* _Data for review_

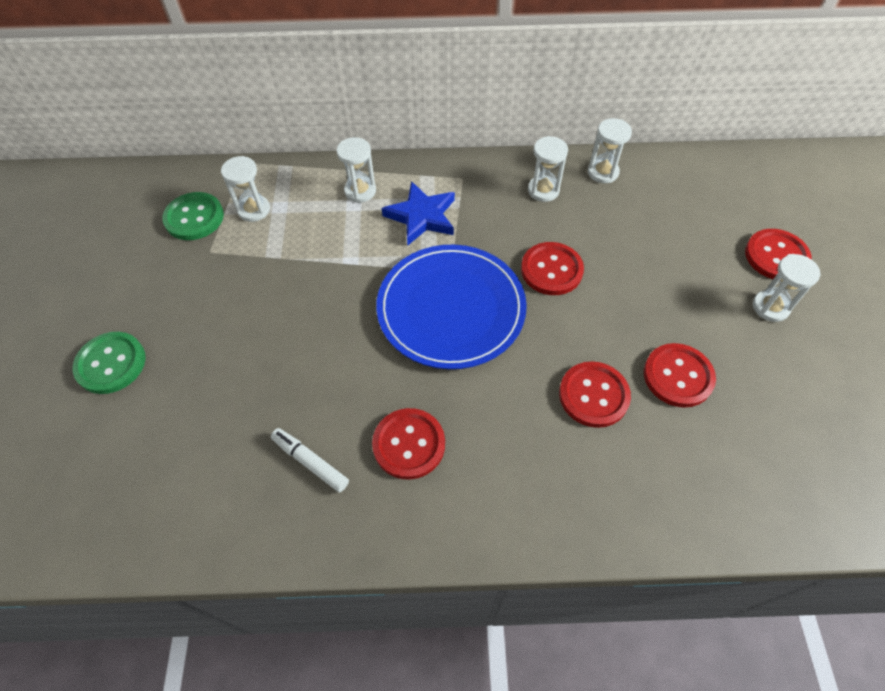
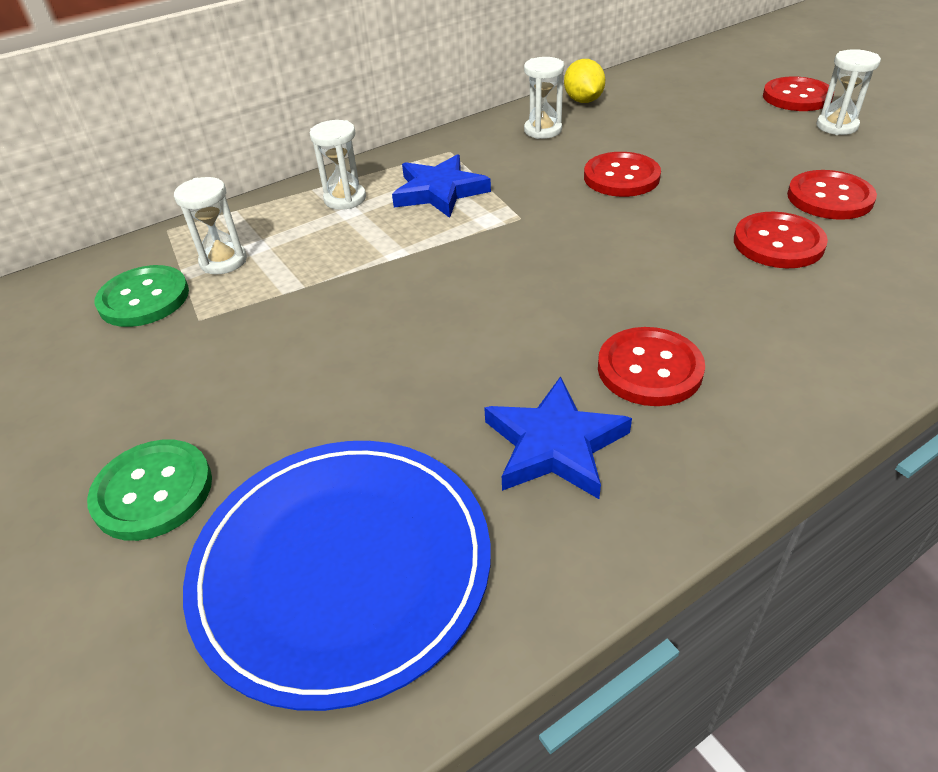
camera: 30 degrees left, 15 degrees down
(310, 462) = (555, 445): white marker -> blue star
(451, 308) = (557, 243): blue plate -> blue plate (342, 567)
(603, 172) = (583, 101): white hourglass -> yellow lemon

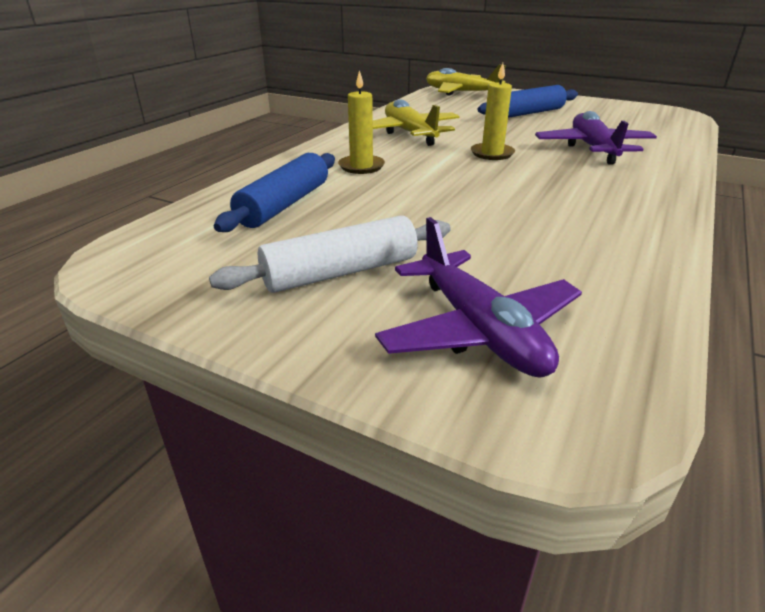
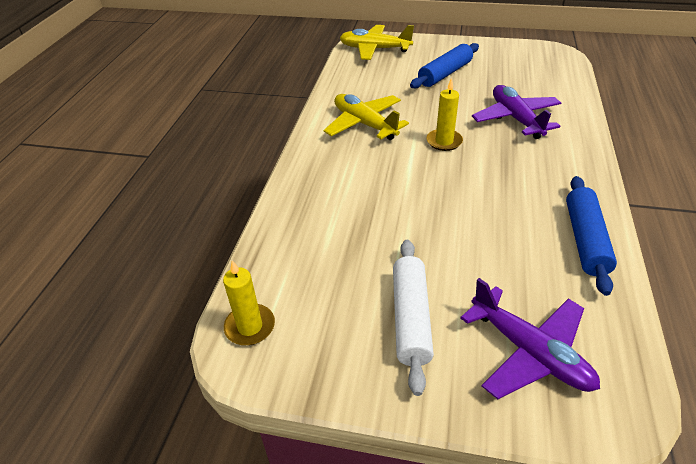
camera: 15 degrees left, 10 degrees up
(284, 204) = (321, 248): blue rolling pin -> blue rolling pin (585, 240)
(340, 272) = (411, 318): white rolling pin -> white rolling pin turned 45 degrees counterclockwise
(361, 166) = (351, 182): yellow candle -> yellow candle (250, 326)

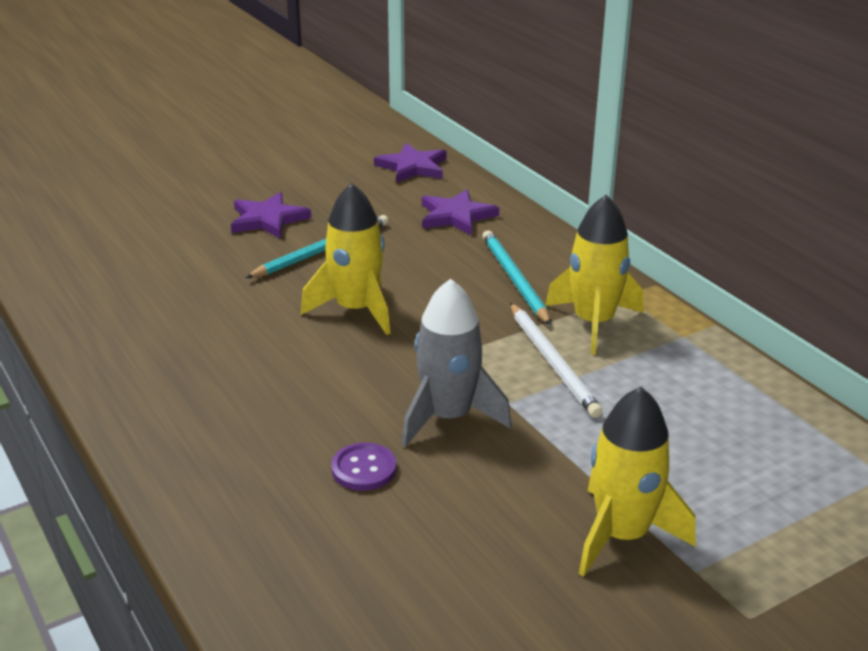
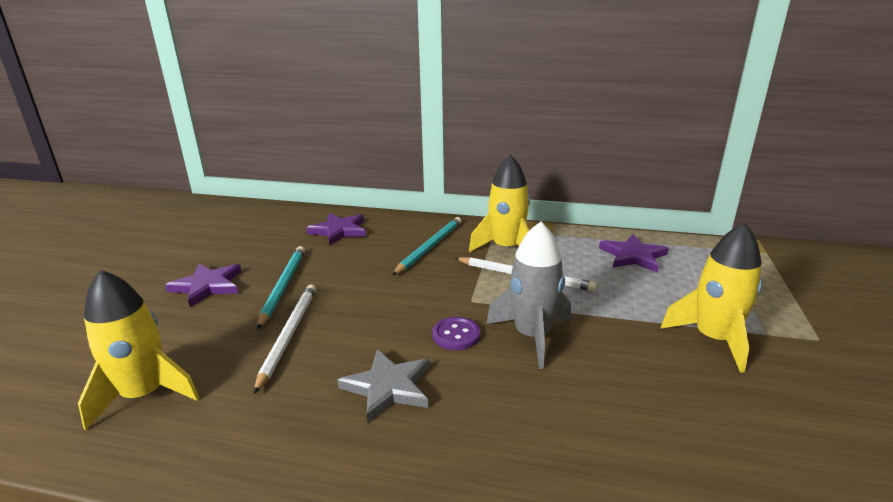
camera: 45 degrees left, 5 degrees down
(264, 297) = (289, 335): none -> white pencil
(267, 381) = (388, 387): none -> grey star
(356, 310) = (369, 308): yellow rocket -> yellow rocket (144, 394)
(364, 469) = (547, 399): purple button -> purple button (456, 335)
(413, 167) = (266, 217): purple star -> purple star (633, 256)
(514, 279) = (430, 247): turquoise pencil -> turquoise pencil turned 90 degrees clockwise

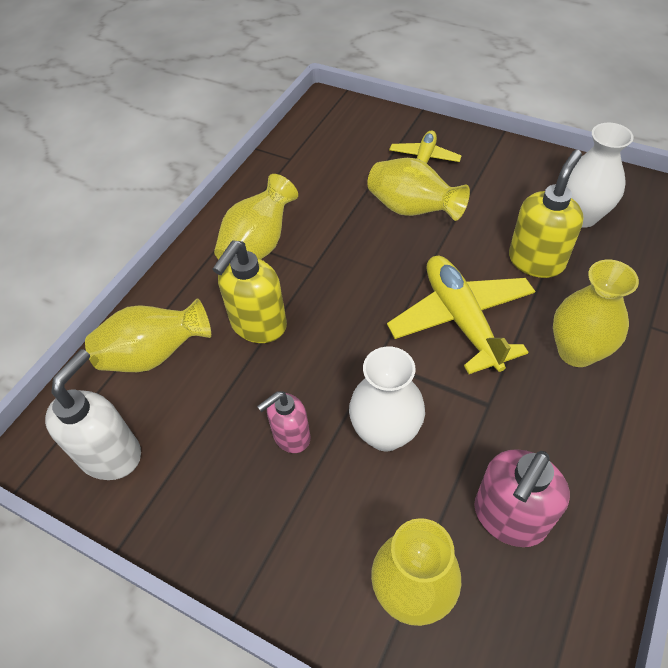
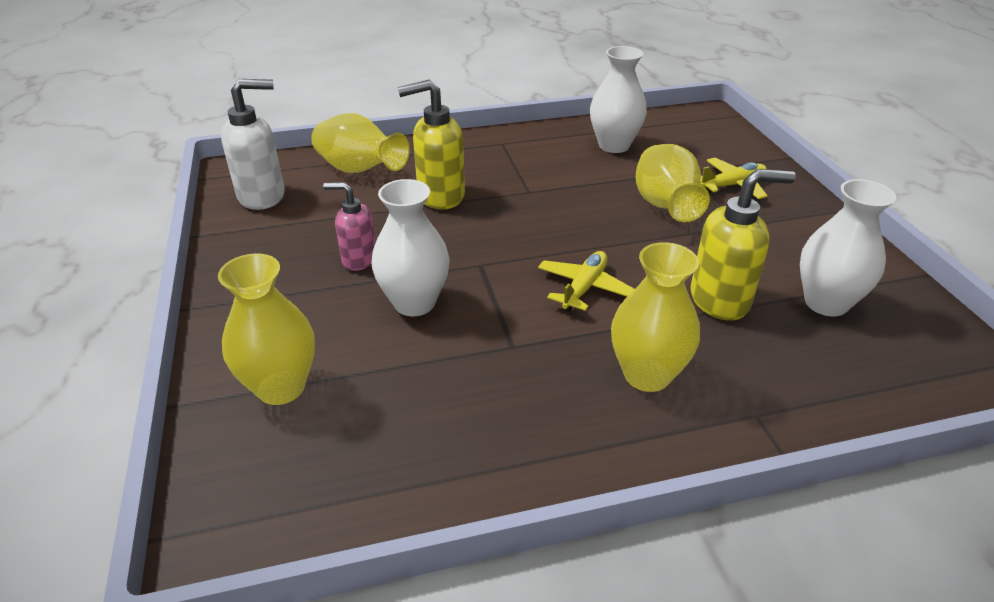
camera: 45 degrees right, 15 degrees down
(258, 246) = (513, 159): yellow vase -> none
(307, 178) = (614, 145): none -> white vase
(461, 319) = (584, 288): yellow plane -> yellow plane, size x0.58
(509, 517) = (406, 412): pink soap dispenser -> none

* _Directions_
Please transcribe exactly the lines from the one containing "(364, 469) = (547, 399): purple" through the last line of the records above, both included, and leave out every picture.

* _The completed task_
(364, 469) = (547, 399): purple button -> purple button (456, 335)
(413, 167) = (266, 217): purple star -> purple star (633, 256)
(514, 279) = (430, 247): turquoise pencil -> turquoise pencil turned 90 degrees clockwise

camera: 45 degrees right, 15 degrees down
(258, 246) = (513, 159): yellow vase -> none
(307, 178) = (614, 145): none -> white vase
(461, 319) = (584, 288): yellow plane -> yellow plane, size x0.58
(509, 517) = (406, 412): pink soap dispenser -> none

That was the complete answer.